Nothing outside the lines below from the one containing "yellow ring: 5 -> 6" through the one containing "yellow traffic cone: 1 -> 3" is to be printed; print those exactly, ends included, and drop the pictures.

Material supplied >>
━━━━━━━━━━

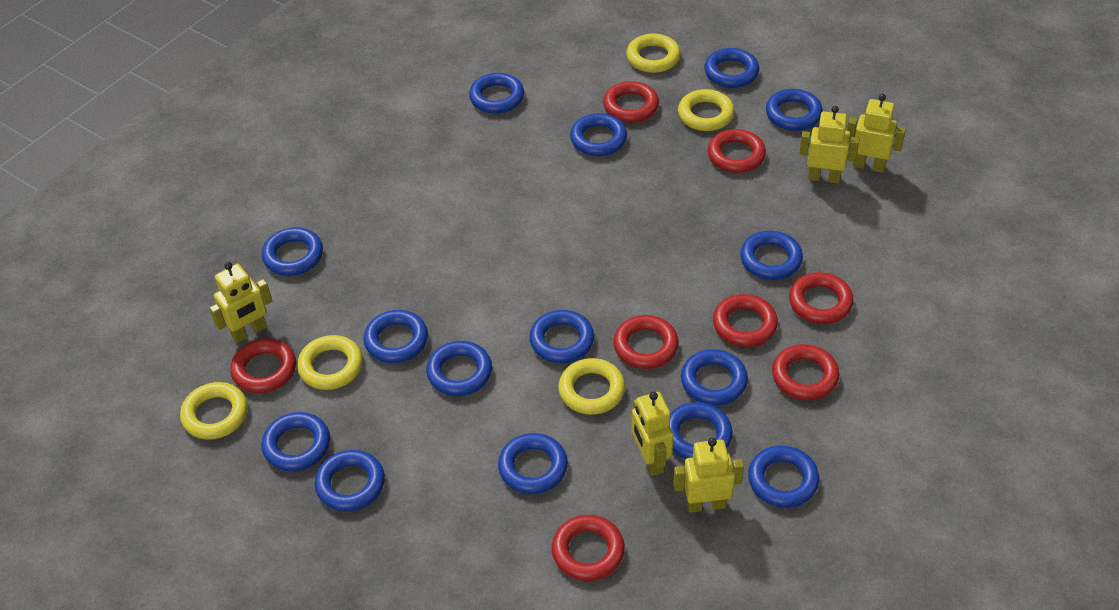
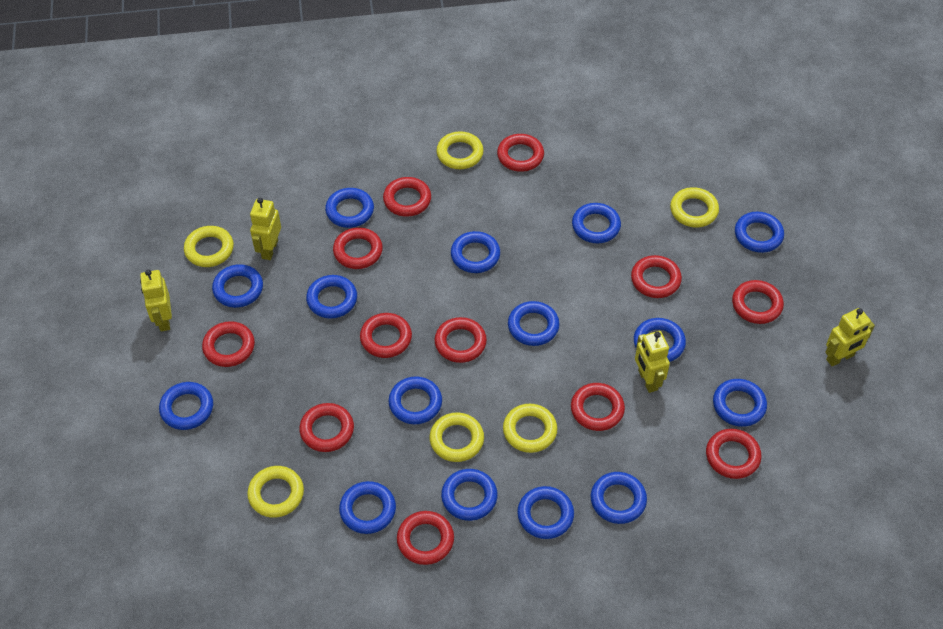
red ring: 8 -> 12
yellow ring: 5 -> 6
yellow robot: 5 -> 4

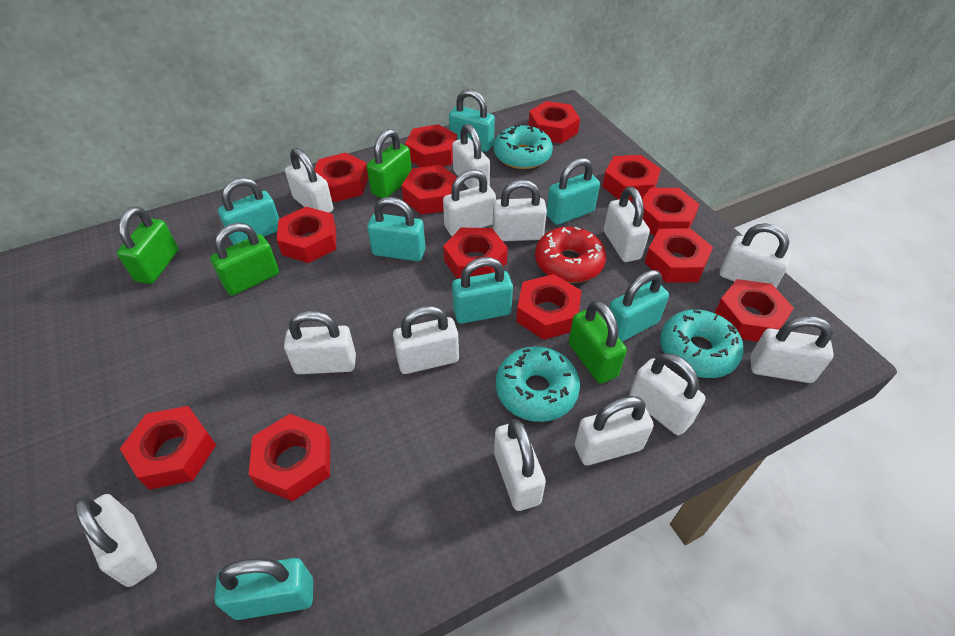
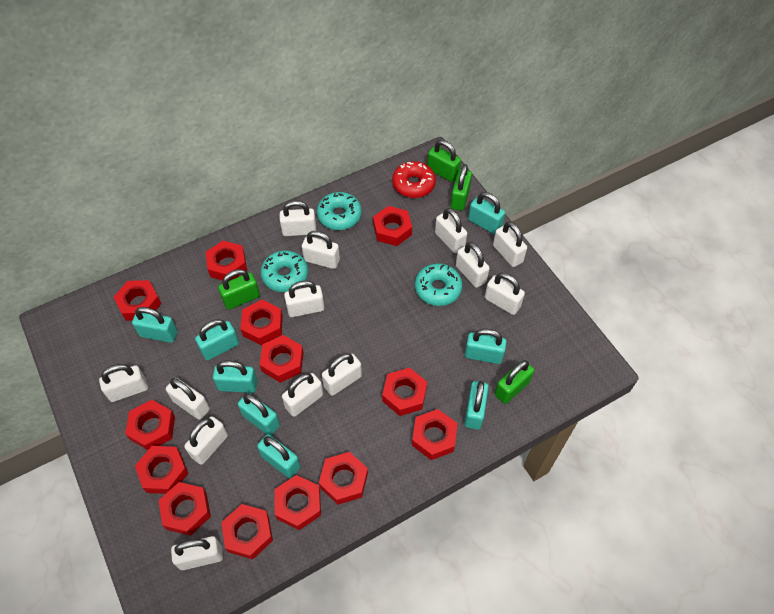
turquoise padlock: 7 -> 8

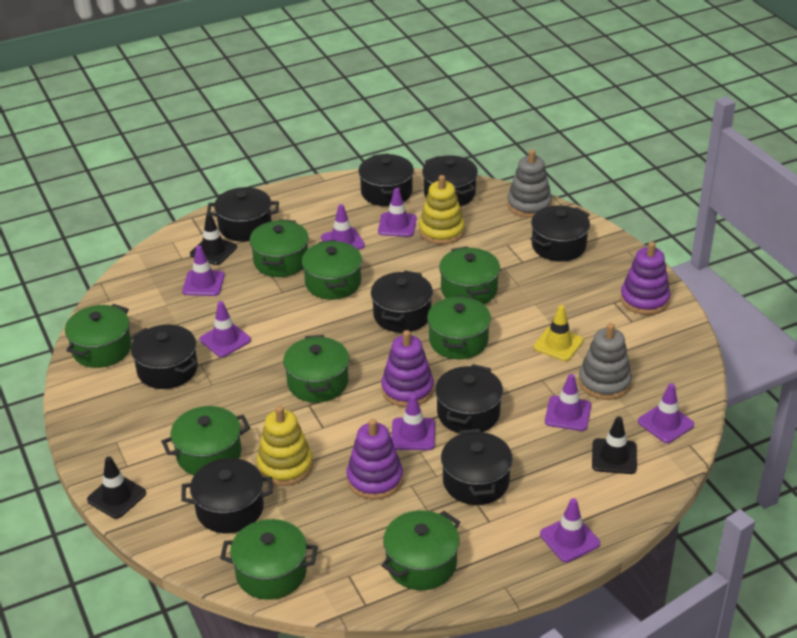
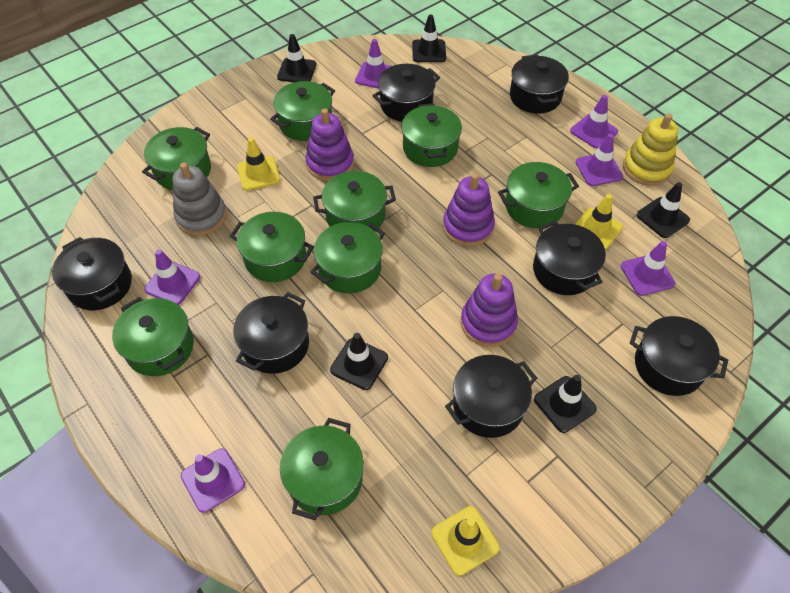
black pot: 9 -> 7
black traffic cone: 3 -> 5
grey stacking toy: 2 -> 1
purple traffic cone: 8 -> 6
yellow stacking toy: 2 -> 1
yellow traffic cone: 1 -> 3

━━━━━━━━━━

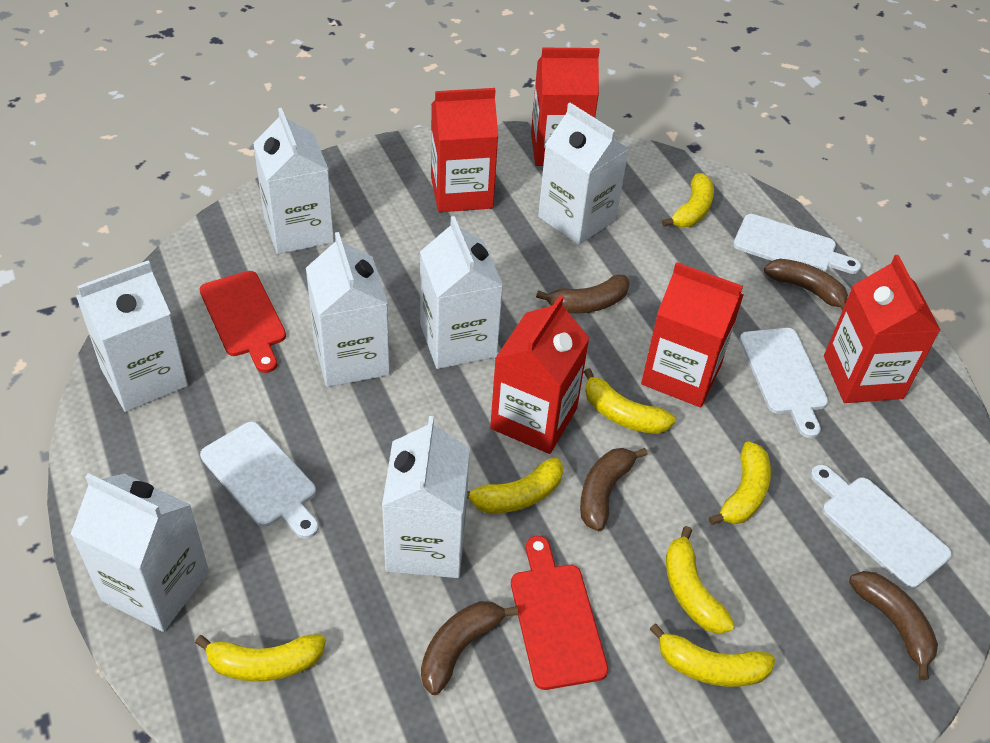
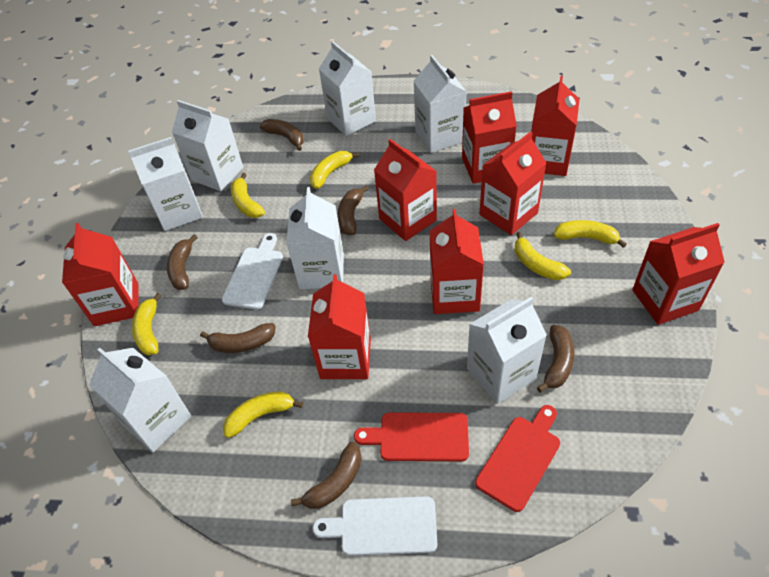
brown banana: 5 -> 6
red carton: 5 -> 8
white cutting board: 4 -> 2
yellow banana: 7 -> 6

━━━━━━━━━━

Solved exercise >>
yellow ring: 5 -> 6
yellow robot: 5 -> 4

turquoise padlock: 7 -> 8

black pot: 9 -> 7
black traffic cone: 3 -> 5
grey stacking toy: 2 -> 1
purple traffic cone: 8 -> 6
yellow stacking toy: 2 -> 1
yellow traffic cone: 1 -> 3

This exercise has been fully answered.